- **EXERCISE GOAL**
Give again only the lines from the line that holds "red line: rotated 65 degrees counterclockwise" to the end of the data, inclusive, omitting all pictures.

- **STORED DATA**
-----

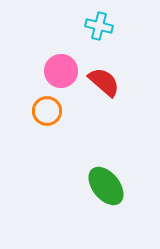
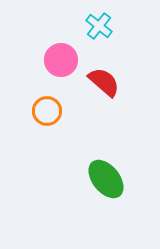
cyan cross: rotated 24 degrees clockwise
pink circle: moved 11 px up
green ellipse: moved 7 px up
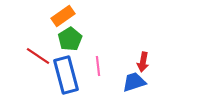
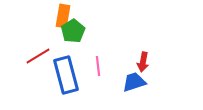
orange rectangle: rotated 45 degrees counterclockwise
green pentagon: moved 3 px right, 8 px up
red line: rotated 65 degrees counterclockwise
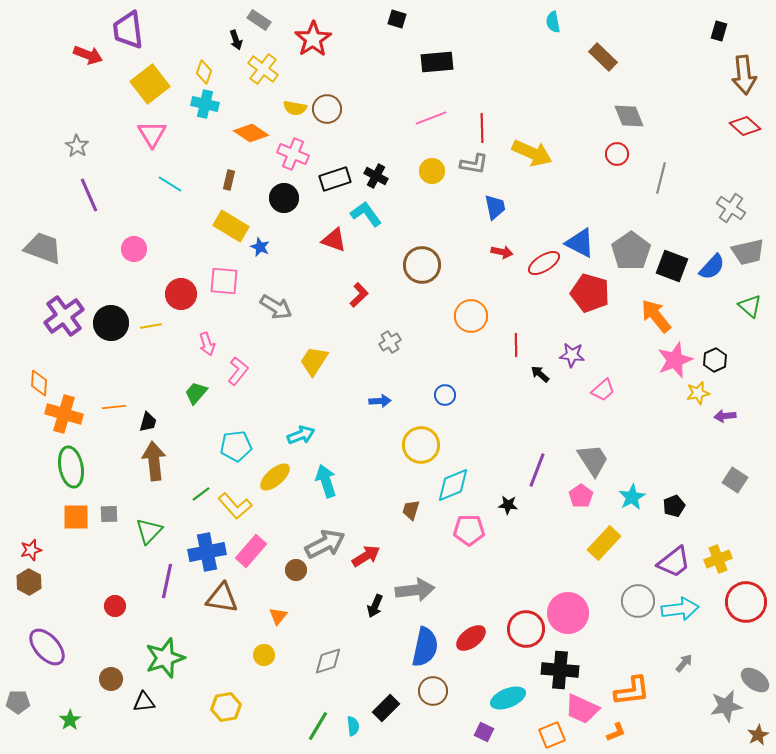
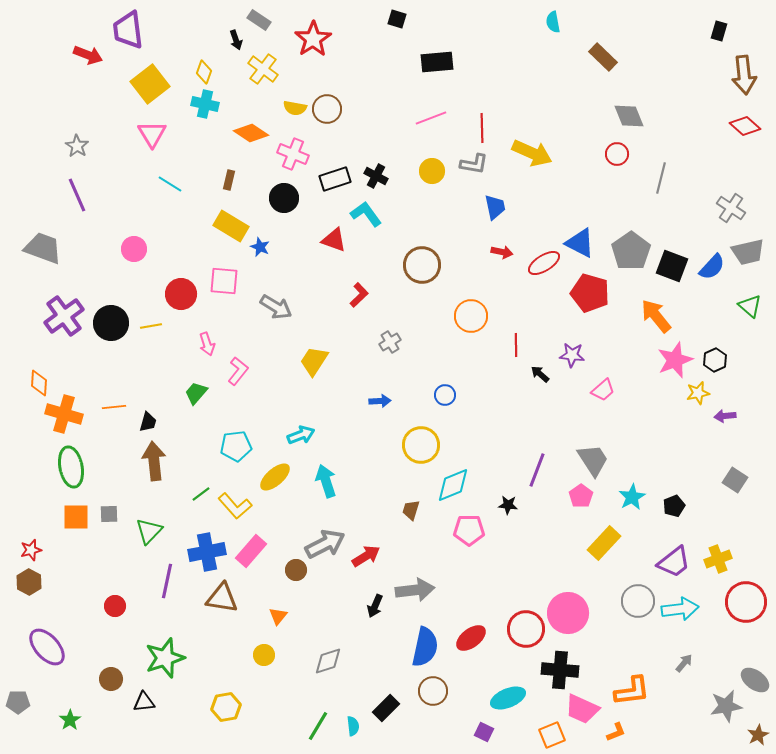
purple line at (89, 195): moved 12 px left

-----

- **RESULT FOR THIS TASK**
red line: rotated 65 degrees counterclockwise
purple line at (89, 195): moved 12 px left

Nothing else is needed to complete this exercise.